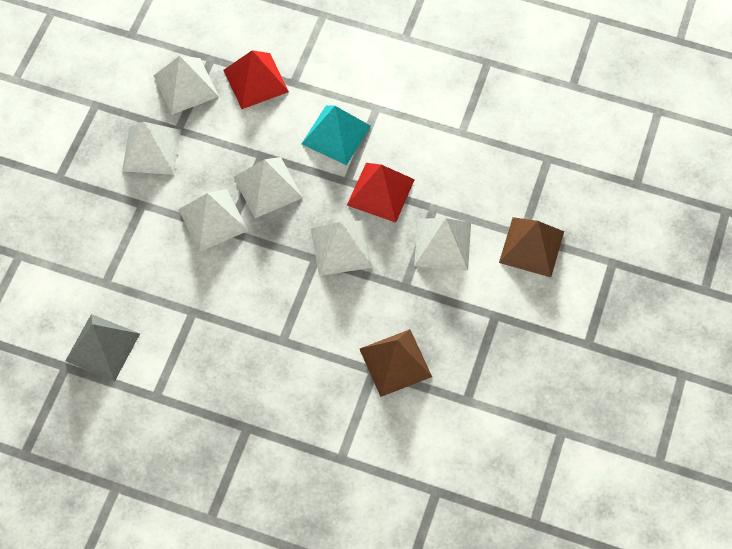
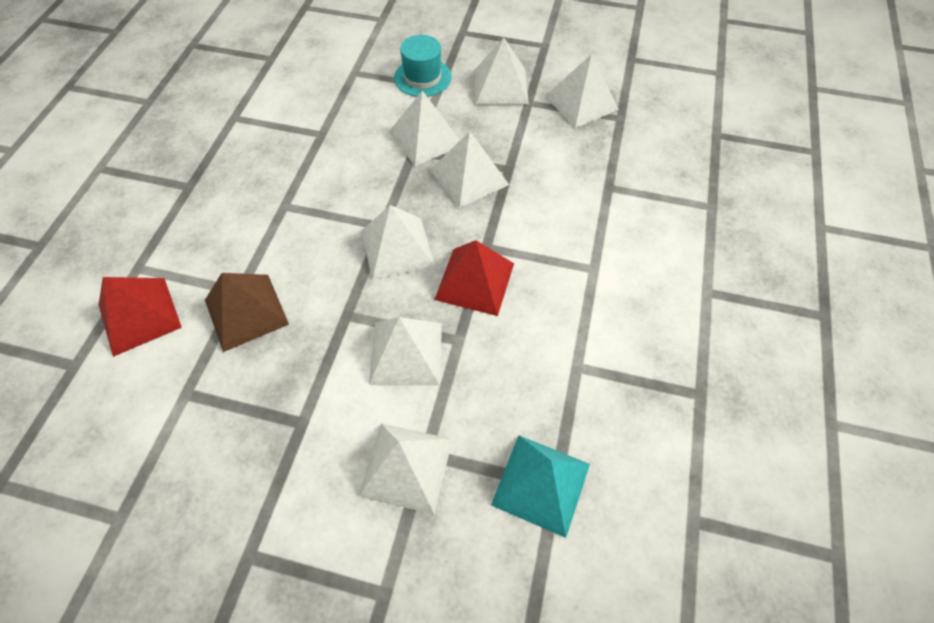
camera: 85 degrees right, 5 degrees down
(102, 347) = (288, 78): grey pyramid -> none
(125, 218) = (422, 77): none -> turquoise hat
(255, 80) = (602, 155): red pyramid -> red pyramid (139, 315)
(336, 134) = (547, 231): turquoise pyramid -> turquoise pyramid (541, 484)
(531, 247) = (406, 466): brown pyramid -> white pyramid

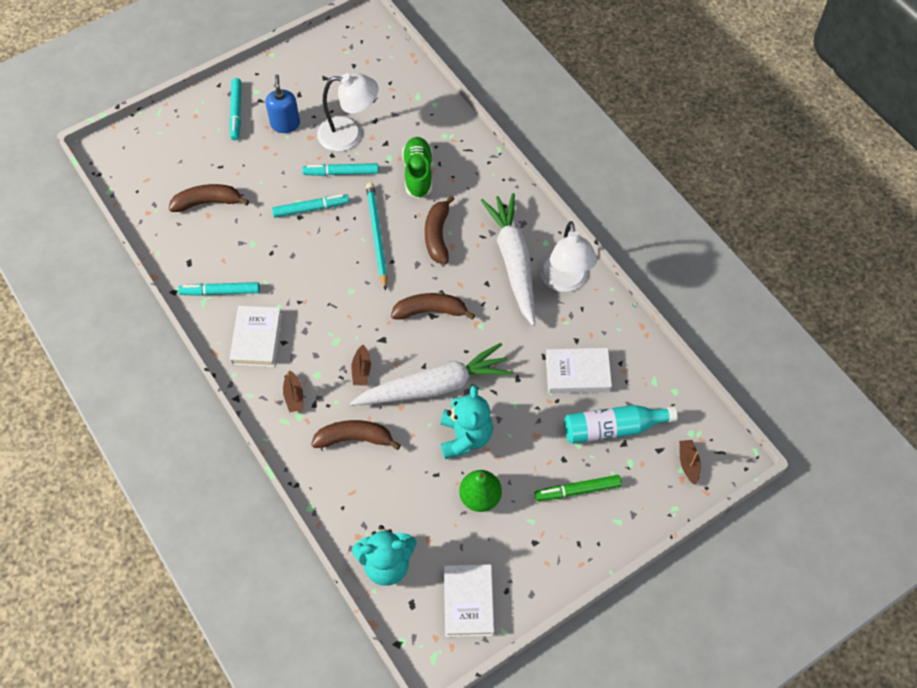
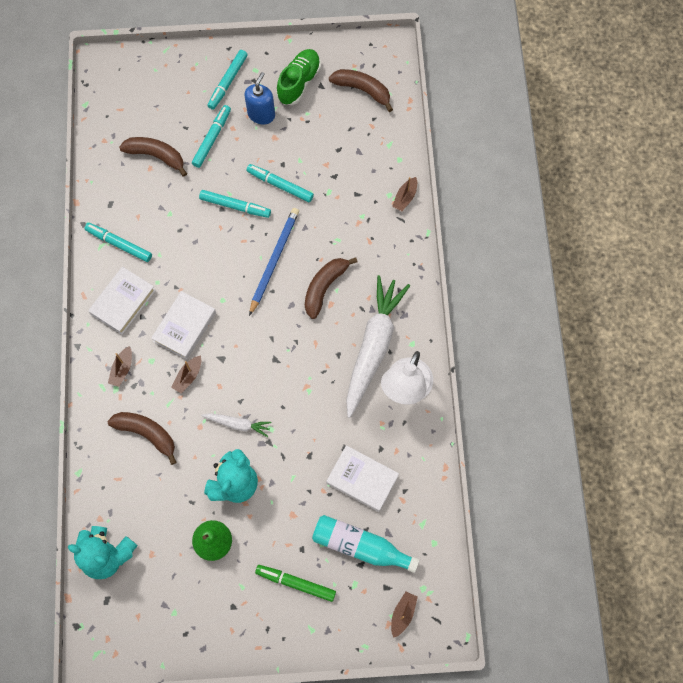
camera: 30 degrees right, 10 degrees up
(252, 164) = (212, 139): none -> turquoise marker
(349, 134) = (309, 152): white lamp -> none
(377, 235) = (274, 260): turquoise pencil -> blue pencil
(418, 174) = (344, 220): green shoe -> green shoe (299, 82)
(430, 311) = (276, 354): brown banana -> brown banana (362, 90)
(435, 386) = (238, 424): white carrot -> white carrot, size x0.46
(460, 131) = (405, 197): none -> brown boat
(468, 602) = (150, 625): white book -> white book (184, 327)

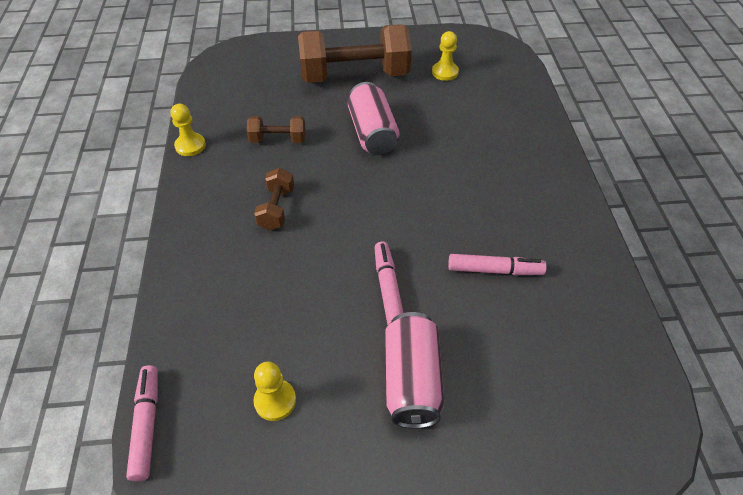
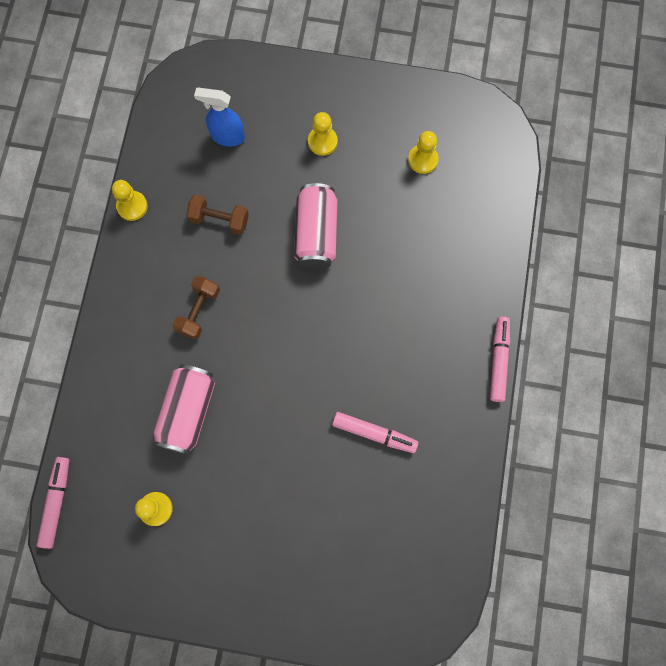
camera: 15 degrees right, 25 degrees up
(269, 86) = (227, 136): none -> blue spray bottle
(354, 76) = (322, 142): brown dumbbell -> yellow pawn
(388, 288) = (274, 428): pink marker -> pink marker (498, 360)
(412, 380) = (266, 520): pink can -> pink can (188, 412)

○ ○ ○ ○ ○ ○ ○

## Task requirements
Reproduce the data above exactly, but only the lines from the one showing "(255, 80) = (602, 155): red" through the one showing "camera: 15 degrees right, 25 degrees up", with both ends kept and the pictures left out.

## Task output
(255, 80) = (602, 155): red pyramid -> red pyramid (139, 315)
(336, 134) = (547, 231): turquoise pyramid -> turquoise pyramid (541, 484)
(531, 247) = (406, 466): brown pyramid -> white pyramid

camera: 30 degrees right, 10 degrees up
(252, 164) = (212, 139): none -> turquoise marker
(349, 134) = (309, 152): white lamp -> none
(377, 235) = (274, 260): turquoise pencil -> blue pencil
(418, 174) = (344, 220): green shoe -> green shoe (299, 82)
(430, 311) = (276, 354): brown banana -> brown banana (362, 90)
(435, 386) = (238, 424): white carrot -> white carrot, size x0.46
(460, 131) = (405, 197): none -> brown boat
(468, 602) = (150, 625): white book -> white book (184, 327)

camera: 15 degrees right, 25 degrees up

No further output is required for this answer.